Brief: From the data below, copy exactly the lines that lie between the one holding "camera: 20 degrees left, 15 degrees down" and the one holding "(627, 506) = (764, 237): turquoise", including both, and nothing more.

Source records:
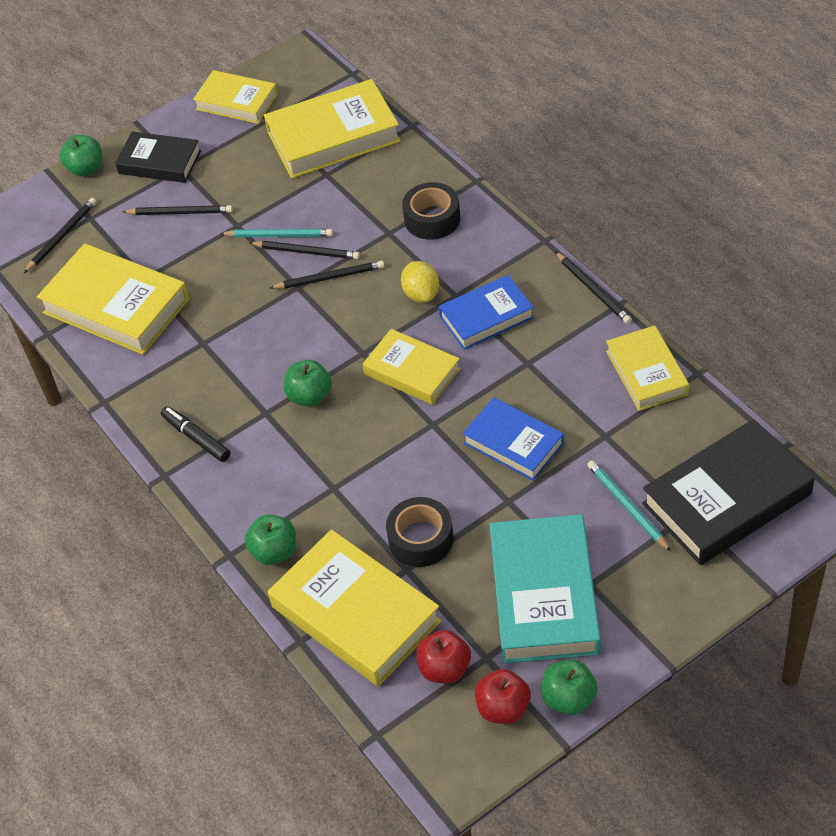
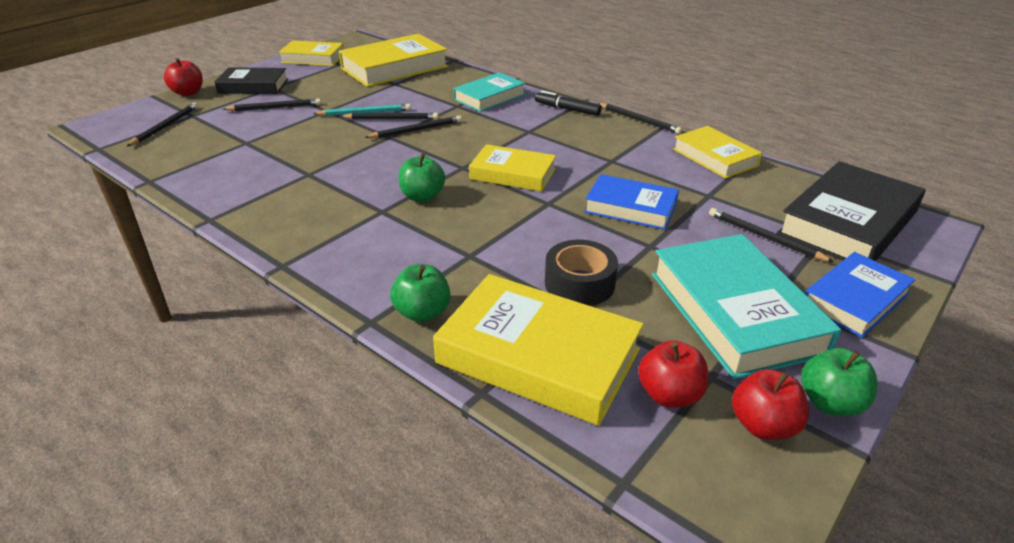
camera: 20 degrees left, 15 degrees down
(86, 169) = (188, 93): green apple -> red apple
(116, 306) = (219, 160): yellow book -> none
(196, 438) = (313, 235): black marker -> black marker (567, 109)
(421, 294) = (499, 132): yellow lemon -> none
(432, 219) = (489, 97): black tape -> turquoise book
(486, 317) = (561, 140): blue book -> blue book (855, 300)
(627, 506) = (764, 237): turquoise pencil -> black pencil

==

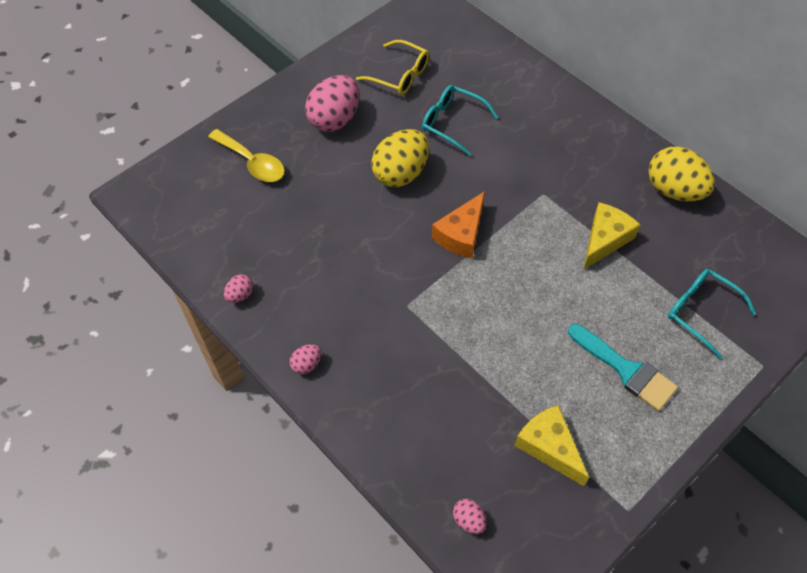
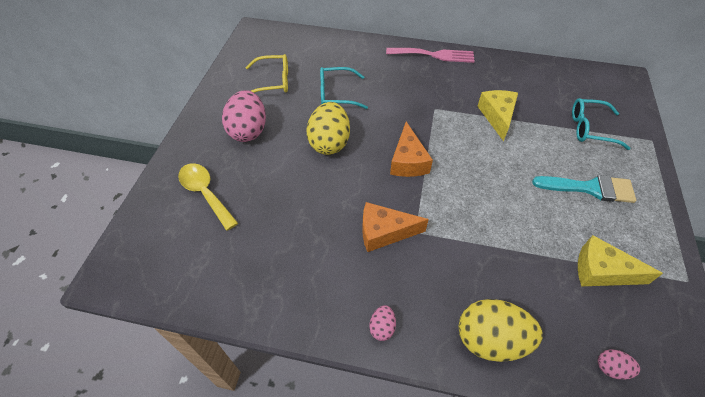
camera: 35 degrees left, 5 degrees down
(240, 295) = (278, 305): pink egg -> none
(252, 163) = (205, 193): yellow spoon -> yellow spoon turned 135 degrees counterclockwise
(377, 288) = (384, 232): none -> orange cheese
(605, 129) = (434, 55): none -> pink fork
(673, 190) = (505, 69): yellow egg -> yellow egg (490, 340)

Exercise response:
camera: 20 degrees left, 15 degrees down
(86, 169) = (188, 93): green apple -> red apple
(116, 306) = (219, 160): yellow book -> none
(196, 438) = (313, 235): black marker -> black marker (567, 109)
(421, 294) = (499, 132): yellow lemon -> none
(432, 219) = (489, 97): black tape -> turquoise book
(486, 317) = (561, 140): blue book -> blue book (855, 300)
(627, 506) = (764, 237): turquoise pencil -> black pencil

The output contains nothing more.